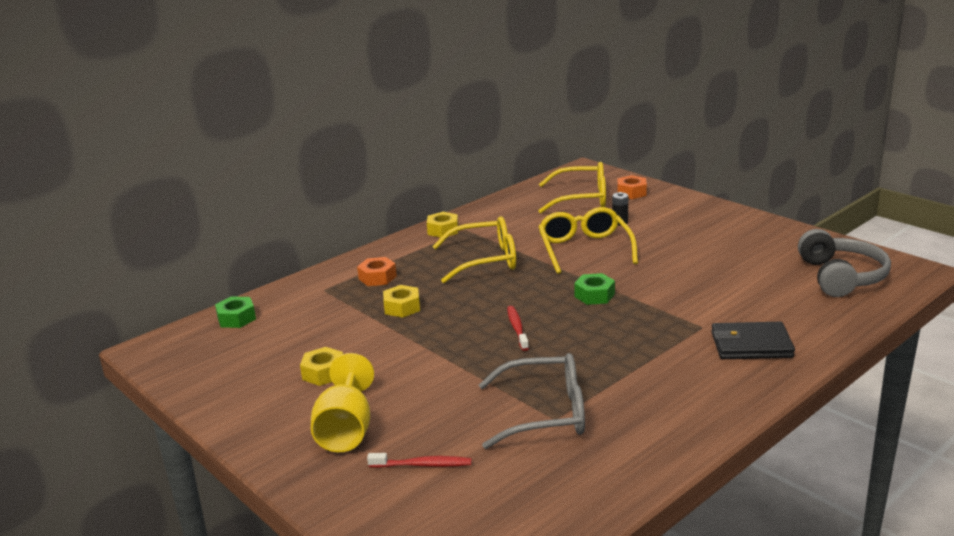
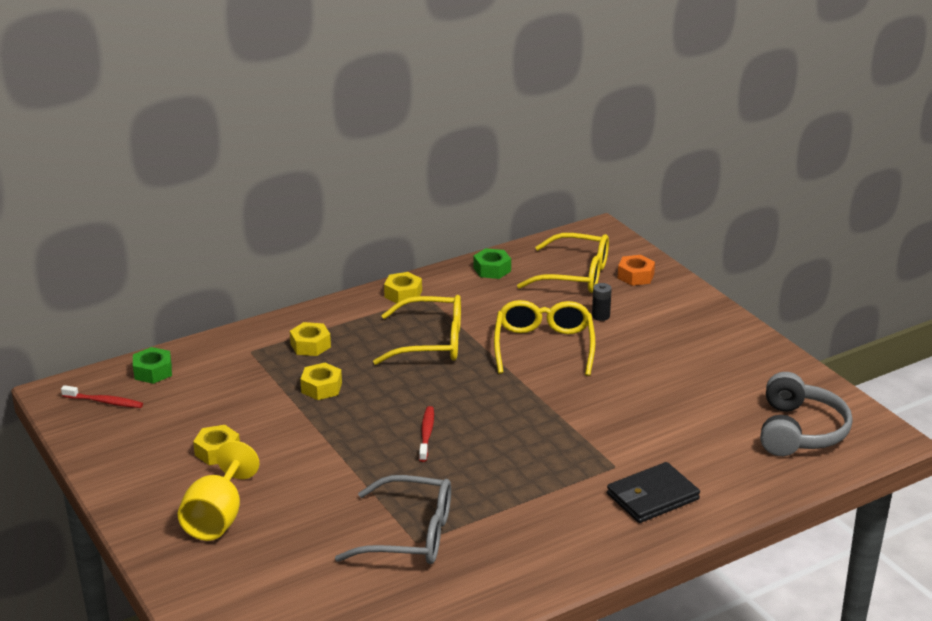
camera: 10 degrees right, 5 degrees up
(377, 277) = (310, 345): orange nut -> yellow nut
(422, 465) = (274, 566): red toothbrush -> red toothbrush (104, 402)
(594, 295) = (524, 408): green nut -> green nut (492, 269)
(751, 345) = (652, 497): black wallet -> black wallet turned 45 degrees counterclockwise

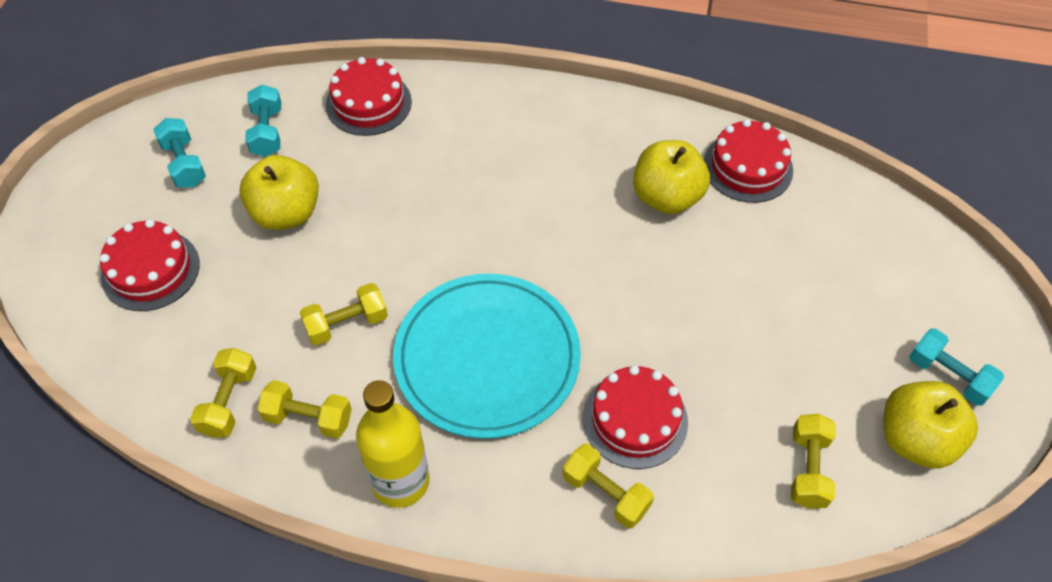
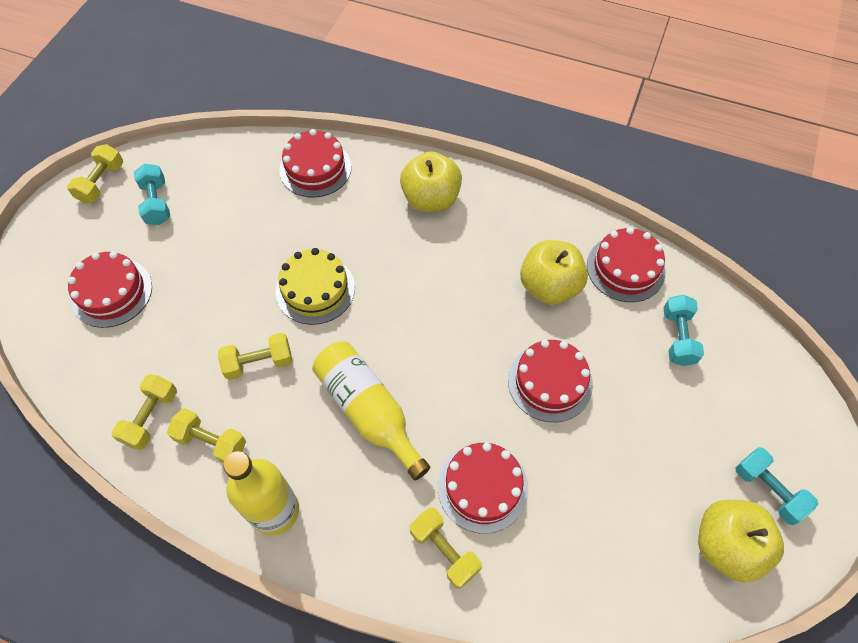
camera: 10 degrees right, 5 degrees up
(267, 132) = (228, 183): turquoise dumbbell -> turquoise dumbbell (678, 337)
(286, 213) = (229, 257): yellow apple -> yellow apple (431, 199)
(396, 235) = (315, 289): none -> yellow cake
(487, 358) = (368, 411): turquoise plate -> yellow bottle
(688, 298) = (550, 382): none -> red cake
(808, 469) = (625, 557): yellow dumbbell -> yellow dumbbell (101, 183)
---------------
## PROBLEM STATEMENT
An exact copy of the whole listing is required, minus the pictures.

## RESPONSE
camera: 10 degrees right, 5 degrees up
(377, 277) = (310, 345): orange nut -> yellow nut
(422, 465) = (274, 566): red toothbrush -> red toothbrush (104, 402)
(594, 295) = (524, 408): green nut -> green nut (492, 269)
(751, 345) = (652, 497): black wallet -> black wallet turned 45 degrees counterclockwise

camera: 10 degrees right, 5 degrees up
(267, 132) = (228, 183): turquoise dumbbell -> turquoise dumbbell (678, 337)
(286, 213) = (229, 257): yellow apple -> yellow apple (431, 199)
(396, 235) = (315, 289): none -> yellow cake
(487, 358) = (368, 411): turquoise plate -> yellow bottle
(688, 298) = (550, 382): none -> red cake
(808, 469) = (625, 557): yellow dumbbell -> yellow dumbbell (101, 183)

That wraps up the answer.